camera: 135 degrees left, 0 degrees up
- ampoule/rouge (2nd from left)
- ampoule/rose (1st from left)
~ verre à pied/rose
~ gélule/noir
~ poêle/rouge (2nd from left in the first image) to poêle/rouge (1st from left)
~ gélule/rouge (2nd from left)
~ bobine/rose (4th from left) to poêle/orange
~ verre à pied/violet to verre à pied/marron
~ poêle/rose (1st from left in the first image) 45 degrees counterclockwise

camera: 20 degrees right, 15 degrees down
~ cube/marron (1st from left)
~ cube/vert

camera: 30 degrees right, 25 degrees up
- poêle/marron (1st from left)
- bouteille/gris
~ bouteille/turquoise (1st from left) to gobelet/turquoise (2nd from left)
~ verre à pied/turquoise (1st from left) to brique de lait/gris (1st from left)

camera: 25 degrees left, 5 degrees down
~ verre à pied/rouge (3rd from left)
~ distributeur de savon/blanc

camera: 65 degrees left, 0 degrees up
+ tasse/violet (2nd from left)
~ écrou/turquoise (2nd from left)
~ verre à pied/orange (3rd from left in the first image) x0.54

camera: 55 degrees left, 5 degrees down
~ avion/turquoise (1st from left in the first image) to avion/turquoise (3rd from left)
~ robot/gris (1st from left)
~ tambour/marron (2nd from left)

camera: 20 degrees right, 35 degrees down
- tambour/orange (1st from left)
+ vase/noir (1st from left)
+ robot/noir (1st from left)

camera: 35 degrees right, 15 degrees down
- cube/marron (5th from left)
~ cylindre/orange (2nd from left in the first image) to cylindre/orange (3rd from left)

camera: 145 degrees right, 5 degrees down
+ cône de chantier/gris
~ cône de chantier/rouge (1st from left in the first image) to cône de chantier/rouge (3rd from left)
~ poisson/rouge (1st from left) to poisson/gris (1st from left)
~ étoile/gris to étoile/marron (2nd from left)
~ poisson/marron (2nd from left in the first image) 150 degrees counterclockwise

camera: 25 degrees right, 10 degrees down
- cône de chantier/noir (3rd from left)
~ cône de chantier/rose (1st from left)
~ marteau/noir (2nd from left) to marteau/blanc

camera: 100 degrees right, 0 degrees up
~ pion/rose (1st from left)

__YOUR OBJECTIVE__. Output the material verbatim.

__RESPONSE AREA__.
camera: 135 degrees left, 0 degrees up
- ampoule/rouge (2nd from left)
- ampoule/rose (1st from left)
~ verre à pied/rose
~ gélule/noir
~ poêle/rouge (2nd from left in the first image) to poêle/rouge (1st from left)
~ gélule/rouge (2nd from left)
~ bobine/rose (4th from left) to poêle/orange
~ verre à pied/violet to verre à pied/marron
~ poêle/rose (1st from left in the first image) 45 degrees counterclockwise

camera: 20 degrees right, 15 degrees down
~ cube/marron (1st from left)
~ cube/vert

camera: 30 degrees right, 25 degrees up
- poêle/marron (1st from left)
- bouteille/gris
~ bouteille/turquoise (1st from left) to gobelet/turquoise (2nd from left)
~ verre à pied/turquoise (1st from left) to brique de lait/gris (1st from left)

camera: 25 degrees left, 5 degrees down
~ verre à pied/rouge (3rd from left)
~ distributeur de savon/blanc

camera: 65 degrees left, 0 degrees up
+ tasse/violet (2nd from left)
~ écrou/turquoise (2nd from left)
~ verre à pied/orange (3rd from left in the first image) x0.54

camera: 55 degrees left, 5 degrees down
~ avion/turquoise (1st from left in the first image) to avion/turquoise (3rd from left)
~ robot/gris (1st from left)
~ tambour/marron (2nd from left)

camera: 20 degrees right, 35 degrees down
- tambour/orange (1st from left)
+ vase/noir (1st from left)
+ robot/noir (1st from left)

camera: 35 degrees right, 15 degrees down
- cube/marron (5th from left)
~ cylindre/orange (2nd from left in the first image) to cylindre/orange (3rd from left)

camera: 145 degrees right, 5 degrees down
+ cône de chantier/gris
~ cône de chantier/rouge (1st from left in the first image) to cône de chantier/rouge (3rd from left)
~ poisson/rouge (1st from left) to poisson/gris (1st from left)
~ étoile/gris to étoile/marron (2nd from left)
~ poisson/marron (2nd from left in the first image) 150 degrees counterclockwise

camera: 25 degrees right, 10 degrees down
- cône de chantier/noir (3rd from left)
~ cône de chantier/rose (1st from left)
~ marteau/noir (2nd from left) to marteau/blanc

camera: 100 degrees right, 0 degrees up
~ pion/rose (1st from left)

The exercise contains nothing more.